#### RECORDS FOR THE EXERCISE
──────────

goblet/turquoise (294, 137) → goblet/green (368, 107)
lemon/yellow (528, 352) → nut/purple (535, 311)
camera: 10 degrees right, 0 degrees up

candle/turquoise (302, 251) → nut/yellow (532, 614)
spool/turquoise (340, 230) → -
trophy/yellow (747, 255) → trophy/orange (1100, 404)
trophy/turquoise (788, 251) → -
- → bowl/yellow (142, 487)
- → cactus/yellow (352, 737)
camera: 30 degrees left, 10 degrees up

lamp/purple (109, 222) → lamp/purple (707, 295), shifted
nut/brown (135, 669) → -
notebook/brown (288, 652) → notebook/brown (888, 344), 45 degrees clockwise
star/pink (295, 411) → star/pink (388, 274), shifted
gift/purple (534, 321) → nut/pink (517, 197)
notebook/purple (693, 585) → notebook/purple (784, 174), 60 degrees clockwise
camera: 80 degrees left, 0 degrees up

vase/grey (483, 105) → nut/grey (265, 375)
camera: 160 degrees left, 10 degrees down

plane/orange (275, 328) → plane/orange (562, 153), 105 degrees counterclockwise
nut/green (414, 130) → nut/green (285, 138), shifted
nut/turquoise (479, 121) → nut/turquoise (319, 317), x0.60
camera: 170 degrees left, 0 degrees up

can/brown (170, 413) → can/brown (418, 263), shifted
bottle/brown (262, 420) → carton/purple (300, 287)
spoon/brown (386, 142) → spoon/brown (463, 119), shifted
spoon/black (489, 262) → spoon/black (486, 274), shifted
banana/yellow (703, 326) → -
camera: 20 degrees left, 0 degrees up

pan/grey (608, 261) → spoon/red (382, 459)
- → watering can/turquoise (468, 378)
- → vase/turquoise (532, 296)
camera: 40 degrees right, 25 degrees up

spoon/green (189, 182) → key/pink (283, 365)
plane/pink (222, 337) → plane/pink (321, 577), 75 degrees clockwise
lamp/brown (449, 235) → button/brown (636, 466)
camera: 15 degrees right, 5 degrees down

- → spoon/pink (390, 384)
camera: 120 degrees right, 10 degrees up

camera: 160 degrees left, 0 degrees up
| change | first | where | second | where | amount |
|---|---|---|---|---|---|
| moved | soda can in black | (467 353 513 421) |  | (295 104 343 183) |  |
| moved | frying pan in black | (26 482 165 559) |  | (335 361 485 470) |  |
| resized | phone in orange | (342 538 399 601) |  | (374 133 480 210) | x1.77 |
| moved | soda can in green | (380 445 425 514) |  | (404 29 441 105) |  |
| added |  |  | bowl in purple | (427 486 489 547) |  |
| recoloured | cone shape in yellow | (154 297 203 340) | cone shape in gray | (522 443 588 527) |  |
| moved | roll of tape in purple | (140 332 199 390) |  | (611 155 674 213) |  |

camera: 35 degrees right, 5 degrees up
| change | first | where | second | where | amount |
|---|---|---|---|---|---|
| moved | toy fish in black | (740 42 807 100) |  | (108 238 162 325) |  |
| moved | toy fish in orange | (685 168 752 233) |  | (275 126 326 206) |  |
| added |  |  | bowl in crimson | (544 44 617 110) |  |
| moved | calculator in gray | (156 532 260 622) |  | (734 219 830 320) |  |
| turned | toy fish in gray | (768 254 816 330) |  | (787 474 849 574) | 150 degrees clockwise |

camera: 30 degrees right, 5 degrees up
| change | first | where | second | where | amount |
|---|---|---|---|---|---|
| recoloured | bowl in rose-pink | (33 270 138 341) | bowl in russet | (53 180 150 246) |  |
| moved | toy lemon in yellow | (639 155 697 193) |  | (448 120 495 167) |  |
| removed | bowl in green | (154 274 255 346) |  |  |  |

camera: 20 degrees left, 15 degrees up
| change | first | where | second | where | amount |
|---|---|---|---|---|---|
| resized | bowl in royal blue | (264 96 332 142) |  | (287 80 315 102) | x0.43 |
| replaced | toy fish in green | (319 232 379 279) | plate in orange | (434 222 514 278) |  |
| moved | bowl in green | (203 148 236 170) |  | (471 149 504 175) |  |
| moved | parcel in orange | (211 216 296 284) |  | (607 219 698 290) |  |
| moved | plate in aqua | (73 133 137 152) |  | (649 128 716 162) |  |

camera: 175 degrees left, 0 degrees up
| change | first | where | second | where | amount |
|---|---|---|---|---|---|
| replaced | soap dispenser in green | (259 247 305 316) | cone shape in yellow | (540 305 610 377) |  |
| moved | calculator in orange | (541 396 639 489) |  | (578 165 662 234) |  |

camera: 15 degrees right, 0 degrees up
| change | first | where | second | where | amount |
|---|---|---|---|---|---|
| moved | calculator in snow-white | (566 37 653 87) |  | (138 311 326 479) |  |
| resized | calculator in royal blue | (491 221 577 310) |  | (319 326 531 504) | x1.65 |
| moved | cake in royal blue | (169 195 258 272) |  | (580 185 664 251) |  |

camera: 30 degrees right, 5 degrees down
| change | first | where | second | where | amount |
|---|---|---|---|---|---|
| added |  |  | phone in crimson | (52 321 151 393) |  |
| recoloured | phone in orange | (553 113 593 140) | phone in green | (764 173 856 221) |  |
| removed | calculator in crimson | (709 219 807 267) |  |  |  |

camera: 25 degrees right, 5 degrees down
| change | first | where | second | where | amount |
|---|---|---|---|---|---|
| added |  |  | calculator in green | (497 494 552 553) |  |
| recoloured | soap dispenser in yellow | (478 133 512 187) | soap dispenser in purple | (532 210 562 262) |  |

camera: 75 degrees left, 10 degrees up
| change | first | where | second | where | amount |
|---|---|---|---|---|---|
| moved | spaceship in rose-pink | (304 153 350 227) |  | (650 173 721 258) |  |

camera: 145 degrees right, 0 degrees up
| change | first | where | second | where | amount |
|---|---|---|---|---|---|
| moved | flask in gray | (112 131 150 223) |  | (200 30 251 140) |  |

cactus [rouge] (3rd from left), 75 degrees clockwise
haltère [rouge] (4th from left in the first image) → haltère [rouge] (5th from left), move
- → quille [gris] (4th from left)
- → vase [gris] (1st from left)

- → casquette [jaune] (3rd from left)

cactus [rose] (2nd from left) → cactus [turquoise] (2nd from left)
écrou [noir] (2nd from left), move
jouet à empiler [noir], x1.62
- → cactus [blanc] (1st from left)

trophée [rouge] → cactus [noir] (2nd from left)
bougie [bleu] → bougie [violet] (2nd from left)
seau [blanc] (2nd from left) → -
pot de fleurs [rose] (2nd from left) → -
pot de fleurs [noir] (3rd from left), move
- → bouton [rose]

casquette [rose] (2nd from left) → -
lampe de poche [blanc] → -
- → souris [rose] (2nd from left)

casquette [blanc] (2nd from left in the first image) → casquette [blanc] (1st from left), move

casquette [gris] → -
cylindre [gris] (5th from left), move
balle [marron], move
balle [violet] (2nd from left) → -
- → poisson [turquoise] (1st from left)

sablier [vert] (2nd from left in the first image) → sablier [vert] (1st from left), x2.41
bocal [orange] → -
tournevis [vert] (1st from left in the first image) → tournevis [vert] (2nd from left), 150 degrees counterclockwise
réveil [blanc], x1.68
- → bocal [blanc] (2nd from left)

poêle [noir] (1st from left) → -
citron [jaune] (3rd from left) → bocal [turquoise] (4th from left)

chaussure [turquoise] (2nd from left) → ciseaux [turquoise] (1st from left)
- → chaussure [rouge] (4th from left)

──────────

#### TASK GOAL
Would you please copy out every line of the data exactly?

#### RESPONSE TO THE TASK
goblet/turquoise (294, 137) → goblet/green (368, 107)
lemon/yellow (528, 352) → nut/purple (535, 311)
camera: 10 degrees right, 0 degrees up

candle/turquoise (302, 251) → nut/yellow (532, 614)
spool/turquoise (340, 230) → -
trophy/yellow (747, 255) → trophy/orange (1100, 404)
trophy/turquoise (788, 251) → -
- → bowl/yellow (142, 487)
- → cactus/yellow (352, 737)
camera: 30 degrees left, 10 degrees up

lamp/purple (109, 222) → lamp/purple (707, 295), shifted
nut/brown (135, 669) → -
notebook/brown (288, 652) → notebook/brown (888, 344), 45 degrees clockwise
star/pink (295, 411) → star/pink (388, 274), shifted
gift/purple (534, 321) → nut/pink (517, 197)
notebook/purple (693, 585) → notebook/purple (784, 174), 60 degrees clockwise
camera: 80 degrees left, 0 degrees up

vase/grey (483, 105) → nut/grey (265, 375)
camera: 160 degrees left, 10 degrees down

plane/orange (275, 328) → plane/orange (562, 153), 105 degrees counterclockwise
nut/green (414, 130) → nut/green (285, 138), shifted
nut/turquoise (479, 121) → nut/turquoise (319, 317), x0.60
camera: 170 degrees left, 0 degrees up

can/brown (170, 413) → can/brown (418, 263), shifted
bottle/brown (262, 420) → carton/purple (300, 287)
spoon/brown (386, 142) → spoon/brown (463, 119), shifted
spoon/black (489, 262) → spoon/black (486, 274), shifted
banana/yellow (703, 326) → -
camera: 20 degrees left, 0 degrees up

pan/grey (608, 261) → spoon/red (382, 459)
- → watering can/turquoise (468, 378)
- → vase/turquoise (532, 296)
camera: 40 degrees right, 25 degrees up

spoon/green (189, 182) → key/pink (283, 365)
plane/pink (222, 337) → plane/pink (321, 577), 75 degrees clockwise
lamp/brown (449, 235) → button/brown (636, 466)
camera: 15 degrees right, 5 degrees down

- → spoon/pink (390, 384)
camera: 120 degrees right, 10 degrees up

camera: 160 degrees left, 0 degrees up
| change | first | where | second | where | amount |
|---|---|---|---|---|---|
| moved | soda can in black | (467 353 513 421) |  | (295 104 343 183) |  |
| moved | frying pan in black | (26 482 165 559) |  | (335 361 485 470) |  |
| resized | phone in orange | (342 538 399 601) |  | (374 133 480 210) | x1.77 |
| moved | soda can in green | (380 445 425 514) |  | (404 29 441 105) |  |
| added |  |  | bowl in purple | (427 486 489 547) |  |
| recoloured | cone shape in yellow | (154 297 203 340) | cone shape in gray | (522 443 588 527) |  |
| moved | roll of tape in purple | (140 332 199 390) |  | (611 155 674 213) |  |

camera: 35 degrees right, 5 degrees up
| change | first | where | second | where | amount |
|---|---|---|---|---|---|
| moved | toy fish in black | (740 42 807 100) |  | (108 238 162 325) |  |
| moved | toy fish in orange | (685 168 752 233) |  | (275 126 326 206) |  |
| added |  |  | bowl in crimson | (544 44 617 110) |  |
| moved | calculator in gray | (156 532 260 622) |  | (734 219 830 320) |  |
| turned | toy fish in gray | (768 254 816 330) |  | (787 474 849 574) | 150 degrees clockwise |

camera: 30 degrees right, 5 degrees up
| change | first | where | second | where | amount |
|---|---|---|---|---|---|
| recoloured | bowl in rose-pink | (33 270 138 341) | bowl in russet | (53 180 150 246) |  |
| moved | toy lemon in yellow | (639 155 697 193) |  | (448 120 495 167) |  |
| removed | bowl in green | (154 274 255 346) |  |  |  |

camera: 20 degrees left, 15 degrees up
| change | first | where | second | where | amount |
|---|---|---|---|---|---|
| resized | bowl in royal blue | (264 96 332 142) |  | (287 80 315 102) | x0.43 |
| replaced | toy fish in green | (319 232 379 279) | plate in orange | (434 222 514 278) |  |
| moved | bowl in green | (203 148 236 170) |  | (471 149 504 175) |  |
| moved | parcel in orange | (211 216 296 284) |  | (607 219 698 290) |  |
| moved | plate in aqua | (73 133 137 152) |  | (649 128 716 162) |  |

camera: 175 degrees left, 0 degrees up
| change | first | where | second | where | amount |
|---|---|---|---|---|---|
| replaced | soap dispenser in green | (259 247 305 316) | cone shape in yellow | (540 305 610 377) |  |
| moved | calculator in orange | (541 396 639 489) |  | (578 165 662 234) |  |

camera: 15 degrees right, 0 degrees up
| change | first | where | second | where | amount |
|---|---|---|---|---|---|
| moved | calculator in snow-white | (566 37 653 87) |  | (138 311 326 479) |  |
| resized | calculator in royal blue | (491 221 577 310) |  | (319 326 531 504) | x1.65 |
| moved | cake in royal blue | (169 195 258 272) |  | (580 185 664 251) |  |

camera: 30 degrees right, 5 degrees down
| change | first | where | second | where | amount |
|---|---|---|---|---|---|
| added |  |  | phone in crimson | (52 321 151 393) |  |
| recoloured | phone in orange | (553 113 593 140) | phone in green | (764 173 856 221) |  |
| removed | calculator in crimson | (709 219 807 267) |  |  |  |

camera: 25 degrees right, 5 degrees down
| change | first | where | second | where | amount |
|---|---|---|---|---|---|
| added |  |  | calculator in green | (497 494 552 553) |  |
| recoloured | soap dispenser in yellow | (478 133 512 187) | soap dispenser in purple | (532 210 562 262) |  |

camera: 75 degrees left, 10 degrees up
| change | first | where | second | where | amount |
|---|---|---|---|---|---|
| moved | spaceship in rose-pink | (304 153 350 227) |  | (650 173 721 258) |  |

camera: 145 degrees right, 0 degrees up
| change | first | where | second | where | amount |
|---|---|---|---|---|---|
| moved | flask in gray | (112 131 150 223) |  | (200 30 251 140) |  |

cactus [rouge] (3rd from left), 75 degrees clockwise
haltère [rouge] (4th from left in the first image) → haltère [rouge] (5th from left), move
- → quille [gris] (4th from left)
- → vase [gris] (1st from left)

- → casquette [jaune] (3rd from left)

cactus [rose] (2nd from left) → cactus [turquoise] (2nd from left)
écrou [noir] (2nd from left), move
jouet à empiler [noir], x1.62
- → cactus [blanc] (1st from left)

trophée [rouge] → cactus [noir] (2nd from left)
bougie [bleu] → bougie [violet] (2nd from left)
seau [blanc] (2nd from left) → -
pot de fleurs [rose] (2nd from left) → -
pot de fleurs [noir] (3rd from left), move
- → bouton [rose]

casquette [rose] (2nd from left) → -
lampe de poche [blanc] → -
- → souris [rose] (2nd from left)

casquette [blanc] (2nd from left in the first image) → casquette [blanc] (1st from left), move

casquette [gris] → -
cylindre [gris] (5th from left), move
balle [marron], move
balle [violet] (2nd from left) → -
- → poisson [turquoise] (1st from left)

sablier [vert] (2nd from left in the first image) → sablier [vert] (1st from left), x2.41
bocal [orange] → -
tournevis [vert] (1st from left in the first image) → tournevis [vert] (2nd from left), 150 degrees counterclockwise
réveil [blanc], x1.68
- → bocal [blanc] (2nd from left)

poêle [noir] (1st from left) → -
citron [jaune] (3rd from left) → bocal [turquoise] (4th from left)

chaussure [turquoise] (2nd from left) → ciseaux [turquoise] (1st from left)
- → chaussure [rouge] (4th from left)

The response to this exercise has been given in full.